Scene difference descriptions
┌──
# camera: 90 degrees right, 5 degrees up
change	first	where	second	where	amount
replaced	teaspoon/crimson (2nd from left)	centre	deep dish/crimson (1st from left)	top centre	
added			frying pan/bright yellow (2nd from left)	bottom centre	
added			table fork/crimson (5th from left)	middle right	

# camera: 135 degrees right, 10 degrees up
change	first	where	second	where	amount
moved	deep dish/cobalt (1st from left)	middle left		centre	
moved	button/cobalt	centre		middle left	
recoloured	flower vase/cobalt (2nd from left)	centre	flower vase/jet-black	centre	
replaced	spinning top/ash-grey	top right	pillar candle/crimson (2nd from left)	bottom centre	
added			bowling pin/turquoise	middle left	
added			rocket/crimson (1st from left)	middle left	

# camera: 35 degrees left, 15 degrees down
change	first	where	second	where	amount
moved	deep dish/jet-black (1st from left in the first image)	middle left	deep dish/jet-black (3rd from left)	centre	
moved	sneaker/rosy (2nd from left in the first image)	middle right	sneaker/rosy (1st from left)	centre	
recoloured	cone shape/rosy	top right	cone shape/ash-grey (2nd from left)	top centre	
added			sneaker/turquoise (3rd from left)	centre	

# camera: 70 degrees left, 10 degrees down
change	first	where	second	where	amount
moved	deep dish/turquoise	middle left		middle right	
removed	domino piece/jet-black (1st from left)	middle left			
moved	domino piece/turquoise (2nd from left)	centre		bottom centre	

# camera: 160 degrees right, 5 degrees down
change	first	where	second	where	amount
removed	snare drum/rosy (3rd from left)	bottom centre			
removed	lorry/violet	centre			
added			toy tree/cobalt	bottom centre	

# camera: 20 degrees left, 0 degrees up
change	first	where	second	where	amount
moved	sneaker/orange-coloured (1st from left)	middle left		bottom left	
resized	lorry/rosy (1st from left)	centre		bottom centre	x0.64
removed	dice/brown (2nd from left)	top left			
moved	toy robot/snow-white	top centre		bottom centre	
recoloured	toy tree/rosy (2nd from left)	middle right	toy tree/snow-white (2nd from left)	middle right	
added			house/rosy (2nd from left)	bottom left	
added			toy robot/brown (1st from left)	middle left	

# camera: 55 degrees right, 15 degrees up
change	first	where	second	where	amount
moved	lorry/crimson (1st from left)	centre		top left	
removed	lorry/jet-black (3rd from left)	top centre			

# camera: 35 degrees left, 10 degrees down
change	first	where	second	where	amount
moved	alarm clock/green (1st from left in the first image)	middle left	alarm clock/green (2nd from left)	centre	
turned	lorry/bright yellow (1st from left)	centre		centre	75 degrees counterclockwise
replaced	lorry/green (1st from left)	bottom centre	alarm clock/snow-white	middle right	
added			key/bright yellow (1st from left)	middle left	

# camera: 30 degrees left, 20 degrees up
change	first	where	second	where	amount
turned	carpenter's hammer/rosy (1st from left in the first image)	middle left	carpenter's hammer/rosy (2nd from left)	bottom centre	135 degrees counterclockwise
└──
Start with the line above that contains "# camera: 160 degrees right, 5 degrees down" and stop after the line that contains "robot/brown (1st from". Output those lines exactly, and only those.

# camera: 160 degrees right, 5 degrees down
change	first	where	second	where	amount
removed	snare drum/rosy (3rd from left)	bottom centre			
removed	lorry/violet	centre			
added			toy tree/cobalt	bottom centre	

# camera: 20 degrees left, 0 degrees up
change	first	where	second	where	amount
moved	sneaker/orange-coloured (1st from left)	middle left		bottom left	
resized	lorry/rosy (1st from left)	centre		bottom centre	x0.64
removed	dice/brown (2nd from left)	top left			
moved	toy robot/snow-white	top centre		bottom centre	
recoloured	toy tree/rosy (2nd from left)	middle right	toy tree/snow-white (2nd from left)	middle right	
added			house/rosy (2nd from left)	bottom left	
added			toy robot/brown (1st from left)	middle left	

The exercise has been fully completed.